■ **About this task**
From the records below, transcribe only the lines running from the one with "ash-grey_cottage 411,173,66,87 →" through the one with "camera: 60 degrees right, 5 degrees up". Keep both of those end lines.

■ **Entries shown**

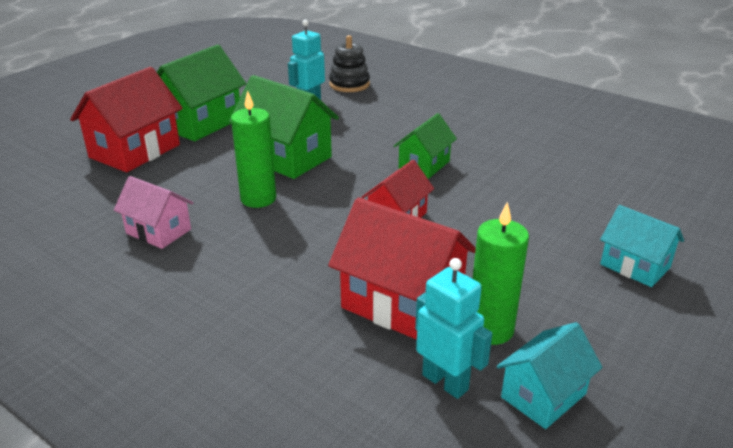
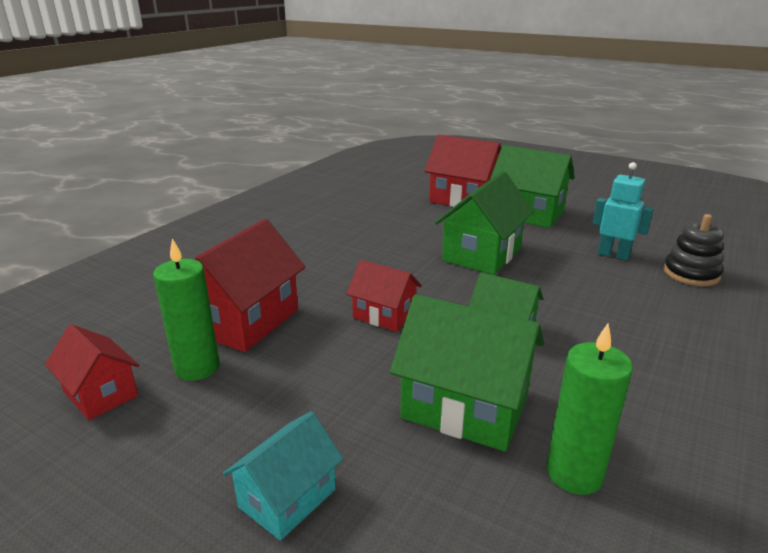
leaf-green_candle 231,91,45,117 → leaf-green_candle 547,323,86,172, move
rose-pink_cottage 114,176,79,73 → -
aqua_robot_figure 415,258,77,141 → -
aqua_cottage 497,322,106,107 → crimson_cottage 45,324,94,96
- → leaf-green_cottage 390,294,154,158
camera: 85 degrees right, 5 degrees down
* * *
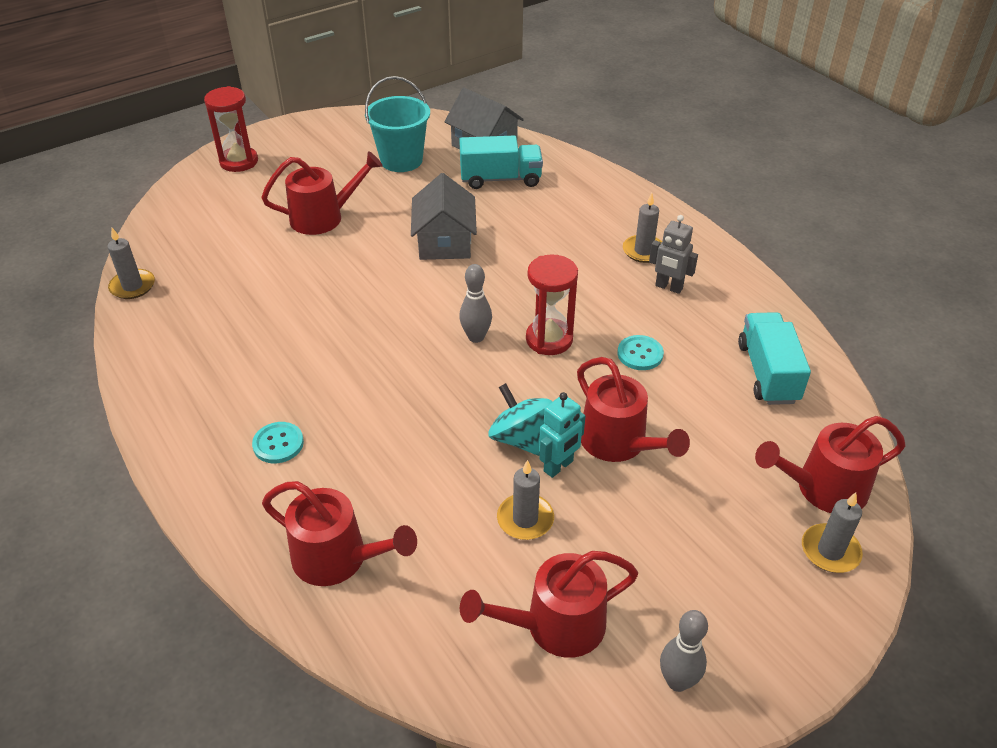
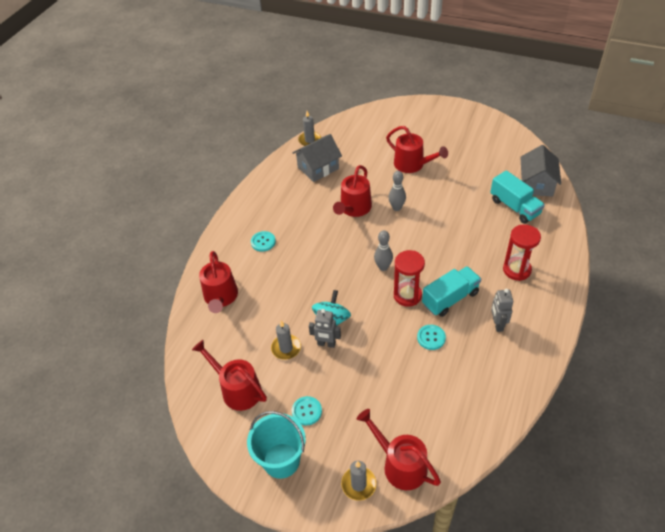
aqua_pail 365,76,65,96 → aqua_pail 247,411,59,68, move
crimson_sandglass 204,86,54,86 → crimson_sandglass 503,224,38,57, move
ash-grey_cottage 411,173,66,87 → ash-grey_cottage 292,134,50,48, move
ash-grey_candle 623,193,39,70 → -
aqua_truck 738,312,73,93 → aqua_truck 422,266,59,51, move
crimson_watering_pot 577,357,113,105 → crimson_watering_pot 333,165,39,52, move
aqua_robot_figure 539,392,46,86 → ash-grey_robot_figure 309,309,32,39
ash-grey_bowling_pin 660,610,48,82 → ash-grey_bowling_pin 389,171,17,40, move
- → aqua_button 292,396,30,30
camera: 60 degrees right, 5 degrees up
...
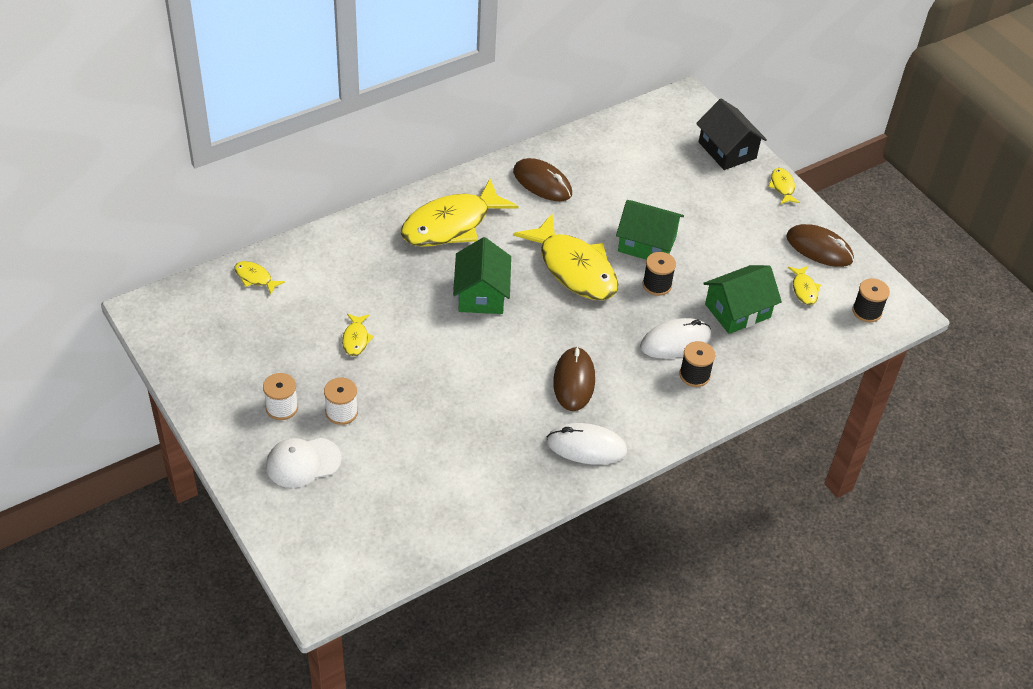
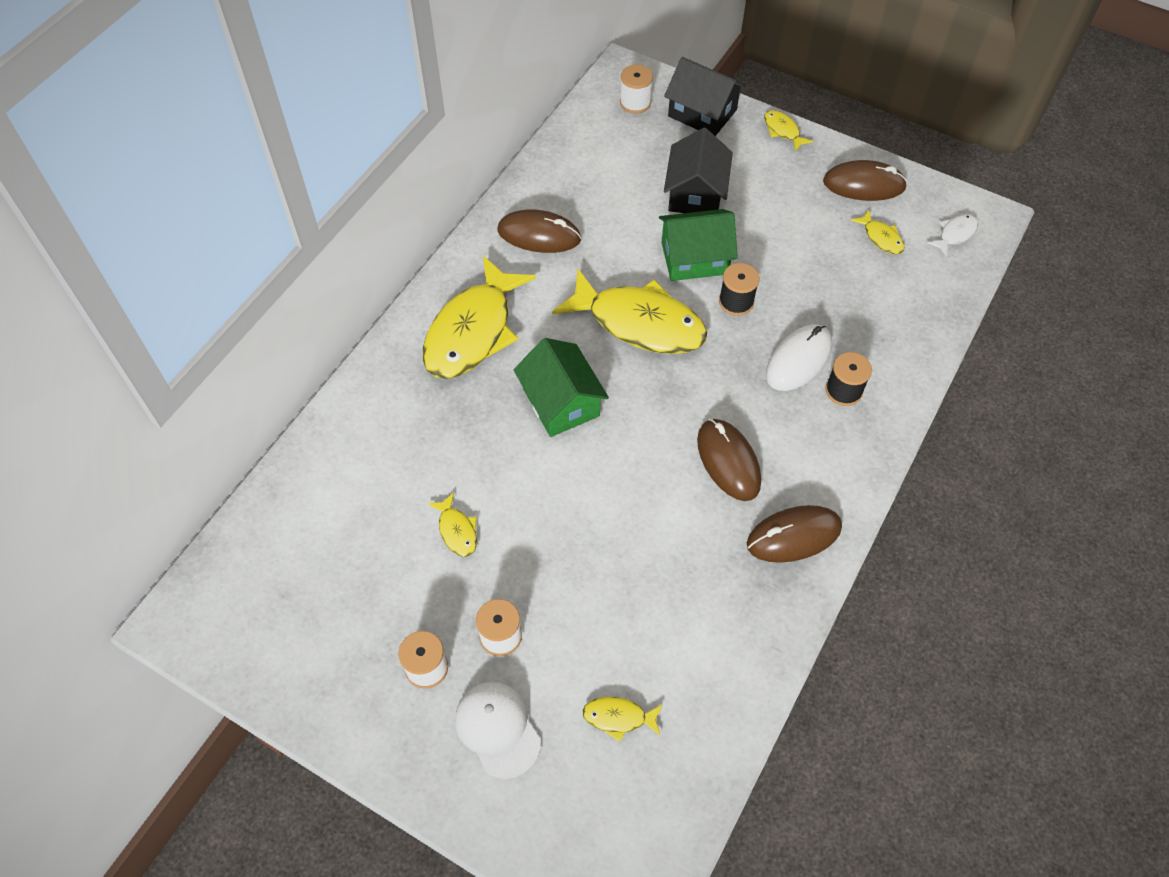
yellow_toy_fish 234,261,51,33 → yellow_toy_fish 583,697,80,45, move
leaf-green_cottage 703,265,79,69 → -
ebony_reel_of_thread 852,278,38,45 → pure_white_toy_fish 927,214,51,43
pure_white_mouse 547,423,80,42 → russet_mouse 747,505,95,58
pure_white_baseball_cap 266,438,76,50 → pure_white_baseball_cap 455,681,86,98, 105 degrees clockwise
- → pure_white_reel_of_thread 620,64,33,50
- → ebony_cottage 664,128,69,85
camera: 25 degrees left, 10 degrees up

■ **Response box**
ash-grey_cottage 411,173,66,87 → ash-grey_cottage 292,134,50,48, move
ash-grey_candle 623,193,39,70 → -
aqua_truck 738,312,73,93 → aqua_truck 422,266,59,51, move
crimson_watering_pot 577,357,113,105 → crimson_watering_pot 333,165,39,52, move
aqua_robot_figure 539,392,46,86 → ash-grey_robot_figure 309,309,32,39
ash-grey_bowling_pin 660,610,48,82 → ash-grey_bowling_pin 389,171,17,40, move
- → aqua_button 292,396,30,30
camera: 60 degrees right, 5 degrees up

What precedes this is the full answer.